Task instructions >>
Please reproduce the data word for word, beginning at the first line and stopping after the line that contains "orange rectangle: moved 1 px up".

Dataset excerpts
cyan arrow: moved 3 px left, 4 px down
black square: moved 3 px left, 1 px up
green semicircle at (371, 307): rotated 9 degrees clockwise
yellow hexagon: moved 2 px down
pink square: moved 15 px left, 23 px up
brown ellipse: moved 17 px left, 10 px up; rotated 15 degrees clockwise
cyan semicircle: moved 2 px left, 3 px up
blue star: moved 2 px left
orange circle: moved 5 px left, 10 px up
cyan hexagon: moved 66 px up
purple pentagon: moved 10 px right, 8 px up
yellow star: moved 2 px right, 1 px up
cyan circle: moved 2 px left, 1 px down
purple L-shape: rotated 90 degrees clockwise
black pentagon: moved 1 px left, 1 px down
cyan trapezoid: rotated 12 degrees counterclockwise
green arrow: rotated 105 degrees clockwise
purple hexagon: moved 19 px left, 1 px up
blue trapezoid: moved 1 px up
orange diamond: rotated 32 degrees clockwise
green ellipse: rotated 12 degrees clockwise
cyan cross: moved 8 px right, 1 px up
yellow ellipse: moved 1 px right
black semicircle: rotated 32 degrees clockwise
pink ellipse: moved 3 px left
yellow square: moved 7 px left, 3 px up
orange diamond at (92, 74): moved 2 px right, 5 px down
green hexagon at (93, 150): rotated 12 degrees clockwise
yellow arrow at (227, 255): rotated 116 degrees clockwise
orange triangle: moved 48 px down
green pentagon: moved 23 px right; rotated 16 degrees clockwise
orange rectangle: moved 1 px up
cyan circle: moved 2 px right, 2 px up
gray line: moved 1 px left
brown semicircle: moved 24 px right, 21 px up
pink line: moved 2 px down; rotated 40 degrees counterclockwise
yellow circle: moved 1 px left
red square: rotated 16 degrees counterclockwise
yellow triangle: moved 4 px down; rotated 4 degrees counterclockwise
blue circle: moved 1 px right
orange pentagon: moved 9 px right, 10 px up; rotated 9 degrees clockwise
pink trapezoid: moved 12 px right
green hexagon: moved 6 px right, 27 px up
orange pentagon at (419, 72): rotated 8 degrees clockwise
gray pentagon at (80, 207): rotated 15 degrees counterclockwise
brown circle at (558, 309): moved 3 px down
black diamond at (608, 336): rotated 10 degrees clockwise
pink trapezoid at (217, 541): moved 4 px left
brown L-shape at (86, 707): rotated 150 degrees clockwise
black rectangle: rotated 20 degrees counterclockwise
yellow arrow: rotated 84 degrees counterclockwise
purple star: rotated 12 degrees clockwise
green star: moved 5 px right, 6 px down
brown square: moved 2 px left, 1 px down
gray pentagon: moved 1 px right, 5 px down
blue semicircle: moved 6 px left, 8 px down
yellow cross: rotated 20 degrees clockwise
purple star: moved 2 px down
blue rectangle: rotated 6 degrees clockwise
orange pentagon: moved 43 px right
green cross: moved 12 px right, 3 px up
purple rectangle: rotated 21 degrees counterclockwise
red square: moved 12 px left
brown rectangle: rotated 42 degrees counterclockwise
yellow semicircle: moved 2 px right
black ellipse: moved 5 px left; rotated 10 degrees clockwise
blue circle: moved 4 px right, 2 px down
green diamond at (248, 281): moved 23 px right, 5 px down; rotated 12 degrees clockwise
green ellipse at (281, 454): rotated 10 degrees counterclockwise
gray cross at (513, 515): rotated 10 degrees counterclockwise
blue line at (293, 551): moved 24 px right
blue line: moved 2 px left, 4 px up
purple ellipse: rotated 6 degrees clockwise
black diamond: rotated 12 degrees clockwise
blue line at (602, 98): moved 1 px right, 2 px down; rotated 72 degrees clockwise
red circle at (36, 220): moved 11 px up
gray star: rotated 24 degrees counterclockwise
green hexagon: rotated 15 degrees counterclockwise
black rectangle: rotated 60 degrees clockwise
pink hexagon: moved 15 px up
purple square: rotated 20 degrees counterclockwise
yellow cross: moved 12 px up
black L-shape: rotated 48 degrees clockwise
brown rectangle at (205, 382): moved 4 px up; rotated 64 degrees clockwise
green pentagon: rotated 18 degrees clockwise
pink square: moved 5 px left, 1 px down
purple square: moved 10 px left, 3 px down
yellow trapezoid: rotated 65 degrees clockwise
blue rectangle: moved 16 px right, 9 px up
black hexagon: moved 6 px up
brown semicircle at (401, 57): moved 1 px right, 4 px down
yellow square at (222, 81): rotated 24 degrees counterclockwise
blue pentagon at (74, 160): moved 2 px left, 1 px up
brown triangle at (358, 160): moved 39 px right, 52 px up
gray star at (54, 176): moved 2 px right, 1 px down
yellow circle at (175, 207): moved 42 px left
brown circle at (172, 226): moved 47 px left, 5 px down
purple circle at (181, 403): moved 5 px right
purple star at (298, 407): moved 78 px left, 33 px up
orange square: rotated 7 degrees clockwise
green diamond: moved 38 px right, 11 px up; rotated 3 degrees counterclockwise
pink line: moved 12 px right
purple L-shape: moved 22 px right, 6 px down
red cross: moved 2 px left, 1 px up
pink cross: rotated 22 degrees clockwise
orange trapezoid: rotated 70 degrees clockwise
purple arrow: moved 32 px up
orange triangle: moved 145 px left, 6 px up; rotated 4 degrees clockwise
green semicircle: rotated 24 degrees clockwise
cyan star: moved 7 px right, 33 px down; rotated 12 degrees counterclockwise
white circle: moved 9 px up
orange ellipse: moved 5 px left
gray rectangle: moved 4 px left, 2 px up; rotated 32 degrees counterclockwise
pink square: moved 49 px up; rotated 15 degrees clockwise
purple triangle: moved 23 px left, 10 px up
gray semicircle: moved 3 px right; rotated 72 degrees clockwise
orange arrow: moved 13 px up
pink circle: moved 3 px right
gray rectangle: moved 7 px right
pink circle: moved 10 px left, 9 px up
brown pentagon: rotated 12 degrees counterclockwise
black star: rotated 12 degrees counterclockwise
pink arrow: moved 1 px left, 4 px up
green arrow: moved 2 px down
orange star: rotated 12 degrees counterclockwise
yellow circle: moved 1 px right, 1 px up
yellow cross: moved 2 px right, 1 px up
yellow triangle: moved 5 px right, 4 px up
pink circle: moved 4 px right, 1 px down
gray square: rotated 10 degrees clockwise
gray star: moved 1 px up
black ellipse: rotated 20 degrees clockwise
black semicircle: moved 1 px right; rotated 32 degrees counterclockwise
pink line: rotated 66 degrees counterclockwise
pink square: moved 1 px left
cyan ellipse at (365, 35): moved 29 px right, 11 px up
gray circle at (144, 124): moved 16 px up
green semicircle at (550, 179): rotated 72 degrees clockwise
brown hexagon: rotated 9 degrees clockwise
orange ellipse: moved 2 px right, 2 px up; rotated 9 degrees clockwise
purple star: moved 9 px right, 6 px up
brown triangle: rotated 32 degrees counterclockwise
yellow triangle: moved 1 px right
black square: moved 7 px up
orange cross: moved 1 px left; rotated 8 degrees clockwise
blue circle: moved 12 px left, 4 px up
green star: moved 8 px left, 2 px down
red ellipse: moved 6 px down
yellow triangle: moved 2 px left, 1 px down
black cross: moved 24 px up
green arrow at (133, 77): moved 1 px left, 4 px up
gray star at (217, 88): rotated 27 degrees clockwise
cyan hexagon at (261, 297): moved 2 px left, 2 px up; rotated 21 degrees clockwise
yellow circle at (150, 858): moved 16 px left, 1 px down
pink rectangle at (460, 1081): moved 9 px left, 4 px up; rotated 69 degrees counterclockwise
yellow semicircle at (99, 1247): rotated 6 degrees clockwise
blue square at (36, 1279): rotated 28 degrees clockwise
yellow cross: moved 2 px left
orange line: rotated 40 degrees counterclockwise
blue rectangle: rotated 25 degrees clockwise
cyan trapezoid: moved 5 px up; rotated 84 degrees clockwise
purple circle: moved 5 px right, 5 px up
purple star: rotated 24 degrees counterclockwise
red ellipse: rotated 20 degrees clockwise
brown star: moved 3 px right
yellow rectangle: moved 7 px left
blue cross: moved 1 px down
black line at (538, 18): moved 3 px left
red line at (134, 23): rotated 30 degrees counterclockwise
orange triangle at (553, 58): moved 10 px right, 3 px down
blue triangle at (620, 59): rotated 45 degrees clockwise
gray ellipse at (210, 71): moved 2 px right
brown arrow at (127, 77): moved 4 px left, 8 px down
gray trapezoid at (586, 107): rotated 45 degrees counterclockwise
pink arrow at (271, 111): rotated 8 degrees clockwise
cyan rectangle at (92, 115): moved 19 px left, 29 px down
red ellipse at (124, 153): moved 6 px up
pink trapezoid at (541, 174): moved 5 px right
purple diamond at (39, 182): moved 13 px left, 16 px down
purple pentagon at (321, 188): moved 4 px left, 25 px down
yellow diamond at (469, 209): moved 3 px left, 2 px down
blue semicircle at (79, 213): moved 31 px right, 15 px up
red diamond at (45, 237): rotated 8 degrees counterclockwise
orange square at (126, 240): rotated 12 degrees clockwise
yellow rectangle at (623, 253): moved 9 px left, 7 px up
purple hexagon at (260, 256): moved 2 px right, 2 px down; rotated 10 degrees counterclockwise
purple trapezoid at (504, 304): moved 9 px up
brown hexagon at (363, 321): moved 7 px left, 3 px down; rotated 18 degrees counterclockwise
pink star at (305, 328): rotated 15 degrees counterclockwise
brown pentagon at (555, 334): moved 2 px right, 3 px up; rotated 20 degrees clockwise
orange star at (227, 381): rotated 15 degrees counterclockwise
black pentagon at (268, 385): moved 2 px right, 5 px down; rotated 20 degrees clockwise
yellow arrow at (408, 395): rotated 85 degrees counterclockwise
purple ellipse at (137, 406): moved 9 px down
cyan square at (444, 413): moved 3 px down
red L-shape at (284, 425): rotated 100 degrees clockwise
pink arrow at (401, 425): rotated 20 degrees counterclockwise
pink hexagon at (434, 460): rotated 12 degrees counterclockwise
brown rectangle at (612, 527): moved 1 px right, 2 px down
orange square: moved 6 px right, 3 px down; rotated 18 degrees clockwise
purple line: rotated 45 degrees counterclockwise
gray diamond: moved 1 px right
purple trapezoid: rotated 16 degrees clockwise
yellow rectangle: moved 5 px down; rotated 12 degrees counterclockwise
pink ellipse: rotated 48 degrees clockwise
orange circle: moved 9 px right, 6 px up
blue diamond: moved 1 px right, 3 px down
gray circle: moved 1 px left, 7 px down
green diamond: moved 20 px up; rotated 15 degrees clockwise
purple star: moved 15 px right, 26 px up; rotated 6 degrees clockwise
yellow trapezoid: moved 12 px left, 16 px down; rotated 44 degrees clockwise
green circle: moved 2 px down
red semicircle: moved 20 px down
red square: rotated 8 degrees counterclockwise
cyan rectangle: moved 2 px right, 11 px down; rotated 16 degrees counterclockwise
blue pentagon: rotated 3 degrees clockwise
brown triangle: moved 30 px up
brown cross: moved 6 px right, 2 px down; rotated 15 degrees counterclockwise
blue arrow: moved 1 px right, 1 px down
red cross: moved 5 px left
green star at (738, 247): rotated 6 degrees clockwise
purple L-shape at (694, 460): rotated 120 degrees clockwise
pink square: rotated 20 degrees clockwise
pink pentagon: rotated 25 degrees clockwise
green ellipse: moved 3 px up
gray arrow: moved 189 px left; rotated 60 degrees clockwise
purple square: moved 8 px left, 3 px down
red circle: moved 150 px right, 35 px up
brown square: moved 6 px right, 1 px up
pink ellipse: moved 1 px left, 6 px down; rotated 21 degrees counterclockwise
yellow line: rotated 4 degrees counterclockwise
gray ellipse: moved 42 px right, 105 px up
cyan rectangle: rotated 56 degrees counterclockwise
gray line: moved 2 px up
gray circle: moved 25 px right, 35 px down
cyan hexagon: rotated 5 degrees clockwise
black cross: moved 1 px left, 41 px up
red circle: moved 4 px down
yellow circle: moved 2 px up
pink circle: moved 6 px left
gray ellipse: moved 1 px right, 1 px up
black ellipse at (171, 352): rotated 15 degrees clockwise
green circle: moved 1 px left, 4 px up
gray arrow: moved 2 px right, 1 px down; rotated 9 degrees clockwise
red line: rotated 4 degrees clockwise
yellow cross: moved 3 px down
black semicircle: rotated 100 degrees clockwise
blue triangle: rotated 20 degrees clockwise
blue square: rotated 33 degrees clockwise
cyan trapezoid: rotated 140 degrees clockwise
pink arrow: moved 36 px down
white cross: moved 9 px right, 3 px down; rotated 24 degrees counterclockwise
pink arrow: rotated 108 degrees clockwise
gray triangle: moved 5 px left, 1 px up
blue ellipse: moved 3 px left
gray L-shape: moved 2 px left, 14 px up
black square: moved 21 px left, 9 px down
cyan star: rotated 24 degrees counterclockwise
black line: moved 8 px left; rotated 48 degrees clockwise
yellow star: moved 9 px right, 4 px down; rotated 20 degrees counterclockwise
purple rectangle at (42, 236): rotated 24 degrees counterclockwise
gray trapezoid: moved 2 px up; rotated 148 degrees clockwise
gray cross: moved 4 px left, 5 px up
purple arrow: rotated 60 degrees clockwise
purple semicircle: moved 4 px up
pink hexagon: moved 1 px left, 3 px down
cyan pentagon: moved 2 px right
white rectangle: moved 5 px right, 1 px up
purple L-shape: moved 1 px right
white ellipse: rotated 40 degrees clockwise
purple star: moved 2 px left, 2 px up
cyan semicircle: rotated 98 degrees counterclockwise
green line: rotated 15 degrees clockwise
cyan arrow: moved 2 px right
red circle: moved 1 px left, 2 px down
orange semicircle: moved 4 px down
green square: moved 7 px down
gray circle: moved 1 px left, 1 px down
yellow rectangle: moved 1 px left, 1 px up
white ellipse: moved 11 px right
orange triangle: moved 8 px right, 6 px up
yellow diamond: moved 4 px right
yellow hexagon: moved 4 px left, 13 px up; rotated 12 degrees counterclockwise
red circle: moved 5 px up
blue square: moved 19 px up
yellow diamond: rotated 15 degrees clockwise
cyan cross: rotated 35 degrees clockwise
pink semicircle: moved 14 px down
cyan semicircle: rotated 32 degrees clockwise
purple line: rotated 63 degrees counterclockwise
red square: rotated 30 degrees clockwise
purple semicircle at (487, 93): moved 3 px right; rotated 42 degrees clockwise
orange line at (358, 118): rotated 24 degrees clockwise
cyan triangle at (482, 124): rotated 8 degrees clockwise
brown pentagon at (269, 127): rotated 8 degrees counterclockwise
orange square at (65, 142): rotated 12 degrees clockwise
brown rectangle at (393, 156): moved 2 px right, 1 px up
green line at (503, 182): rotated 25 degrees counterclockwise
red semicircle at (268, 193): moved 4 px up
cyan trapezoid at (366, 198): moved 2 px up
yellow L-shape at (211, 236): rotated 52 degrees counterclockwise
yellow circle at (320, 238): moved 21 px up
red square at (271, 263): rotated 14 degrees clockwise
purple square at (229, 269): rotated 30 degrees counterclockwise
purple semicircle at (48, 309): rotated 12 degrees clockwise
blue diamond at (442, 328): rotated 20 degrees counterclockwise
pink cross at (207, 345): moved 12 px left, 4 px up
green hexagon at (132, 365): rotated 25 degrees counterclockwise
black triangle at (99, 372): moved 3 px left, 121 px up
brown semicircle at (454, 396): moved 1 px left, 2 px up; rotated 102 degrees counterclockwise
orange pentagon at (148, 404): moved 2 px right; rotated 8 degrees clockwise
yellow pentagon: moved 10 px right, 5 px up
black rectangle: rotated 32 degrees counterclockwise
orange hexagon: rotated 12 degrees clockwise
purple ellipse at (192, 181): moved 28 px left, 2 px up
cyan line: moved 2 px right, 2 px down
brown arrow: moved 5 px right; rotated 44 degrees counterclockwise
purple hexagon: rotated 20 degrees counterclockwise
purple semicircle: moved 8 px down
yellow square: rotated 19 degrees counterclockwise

Output below >>
cyan arrow: moved 3 px left, 4 px down
black square: moved 3 px left, 1 px up
green semicircle at (371, 307): rotated 9 degrees clockwise
yellow hexagon: moved 2 px down
pink square: moved 15 px left, 23 px up
brown ellipse: moved 17 px left, 10 px up; rotated 15 degrees clockwise
cyan semicircle: moved 2 px left, 3 px up
blue star: moved 2 px left
orange circle: moved 5 px left, 10 px up
cyan hexagon: moved 66 px up
purple pentagon: moved 10 px right, 8 px up
yellow star: moved 2 px right, 1 px up
cyan circle: moved 2 px left, 1 px down
purple L-shape: rotated 90 degrees clockwise
black pentagon: moved 1 px left, 1 px down
cyan trapezoid: rotated 12 degrees counterclockwise
green arrow: rotated 105 degrees clockwise
purple hexagon: moved 19 px left, 1 px up
blue trapezoid: moved 1 px up
orange diamond: rotated 32 degrees clockwise
green ellipse: rotated 12 degrees clockwise
cyan cross: moved 8 px right, 1 px up
yellow ellipse: moved 1 px right
black semicircle: rotated 32 degrees clockwise
pink ellipse: moved 3 px left
yellow square: moved 7 px left, 3 px up
orange diamond at (92, 74): moved 2 px right, 5 px down
green hexagon at (93, 150): rotated 12 degrees clockwise
yellow arrow at (227, 255): rotated 116 degrees clockwise
orange triangle: moved 48 px down
green pentagon: moved 23 px right; rotated 16 degrees clockwise
orange rectangle: moved 1 px up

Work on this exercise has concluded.